BEGIN DATA FOR THE TASK
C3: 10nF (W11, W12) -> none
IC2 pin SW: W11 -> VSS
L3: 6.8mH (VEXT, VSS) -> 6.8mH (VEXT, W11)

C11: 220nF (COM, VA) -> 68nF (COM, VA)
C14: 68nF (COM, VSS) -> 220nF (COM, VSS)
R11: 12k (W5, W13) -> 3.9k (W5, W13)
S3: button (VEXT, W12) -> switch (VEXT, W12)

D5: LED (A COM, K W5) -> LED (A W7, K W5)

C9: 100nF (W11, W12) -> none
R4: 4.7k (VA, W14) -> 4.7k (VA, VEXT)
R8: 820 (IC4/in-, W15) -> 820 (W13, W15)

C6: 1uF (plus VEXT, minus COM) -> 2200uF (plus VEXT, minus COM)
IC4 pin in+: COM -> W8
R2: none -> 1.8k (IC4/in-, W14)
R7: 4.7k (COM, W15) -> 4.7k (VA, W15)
END DATA FOR THE TASK
BEGIN DATA FOR THE TASK
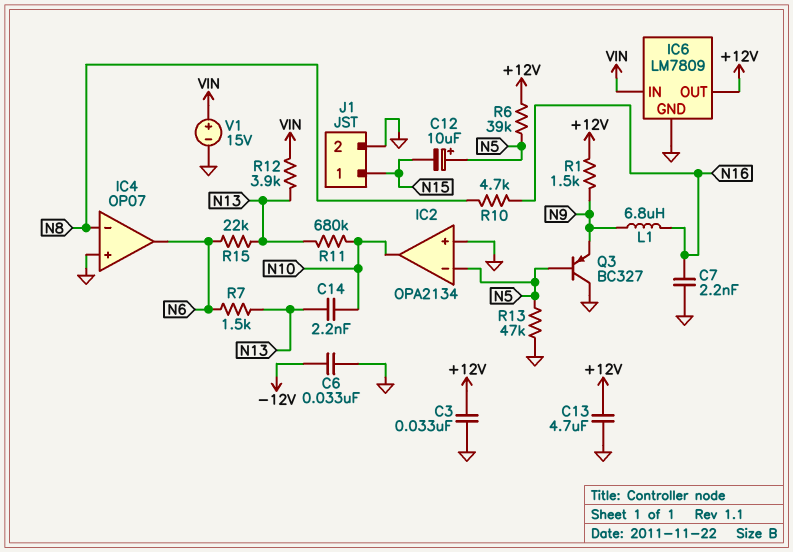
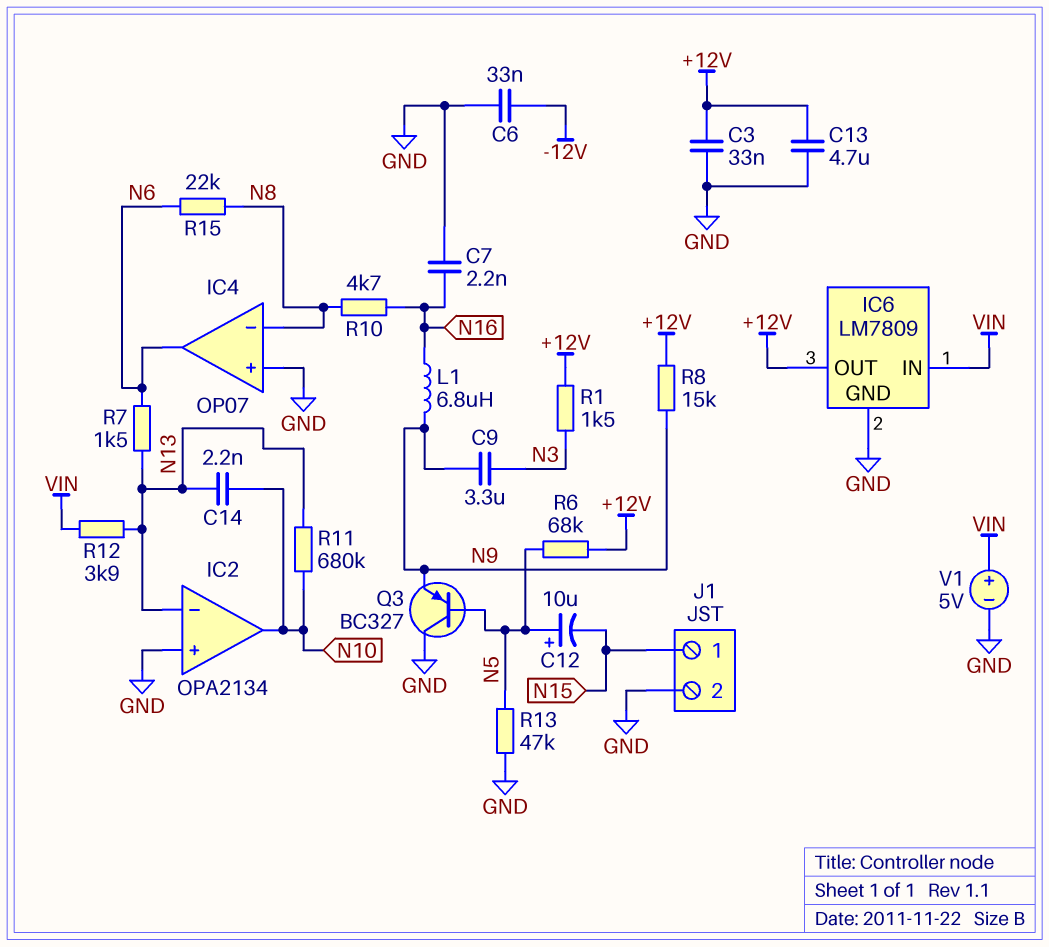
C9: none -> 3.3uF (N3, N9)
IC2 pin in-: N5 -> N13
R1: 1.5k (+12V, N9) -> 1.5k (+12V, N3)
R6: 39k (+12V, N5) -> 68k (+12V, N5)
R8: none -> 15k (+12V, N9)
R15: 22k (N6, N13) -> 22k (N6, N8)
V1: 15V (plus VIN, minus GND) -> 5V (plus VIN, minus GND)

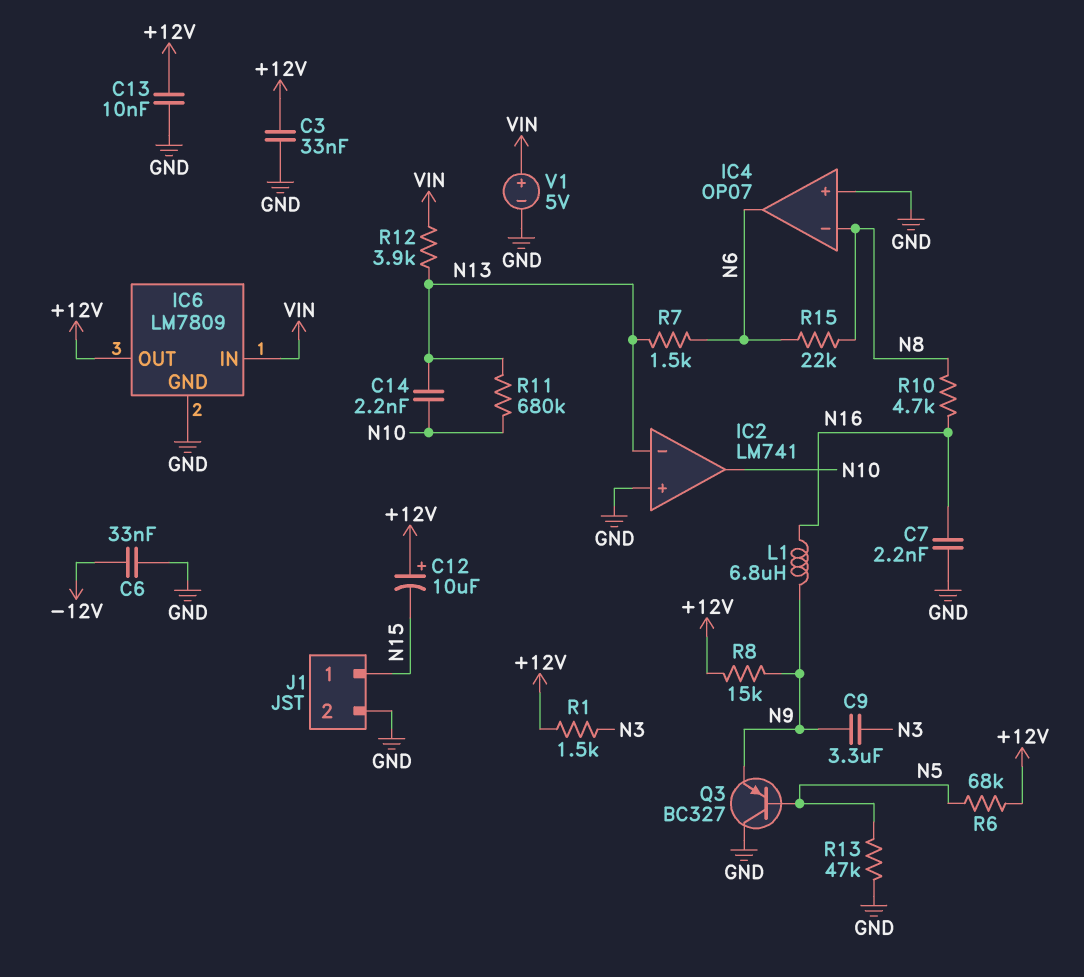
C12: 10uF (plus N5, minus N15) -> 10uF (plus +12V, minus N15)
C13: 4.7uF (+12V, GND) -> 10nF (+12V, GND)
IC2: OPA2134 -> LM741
END DATA FOR THE TASK
- _BRIEF_: Using the entries above, output exactly the lines between the line holding "C9: 100nF (W11, W12) -> none" and the line holding "R7: 4.7k (COM, W15) -> 4.7k (VA, W15)", end lines included, and nothing more.

- _RESPONSE TO THIS EXERCISE_:
C9: 100nF (W11, W12) -> none
R4: 4.7k (VA, W14) -> 4.7k (VA, VEXT)
R8: 820 (IC4/in-, W15) -> 820 (W13, W15)

C6: 1uF (plus VEXT, minus COM) -> 2200uF (plus VEXT, minus COM)
IC4 pin in+: COM -> W8
R2: none -> 1.8k (IC4/in-, W14)
R7: 4.7k (COM, W15) -> 4.7k (VA, W15)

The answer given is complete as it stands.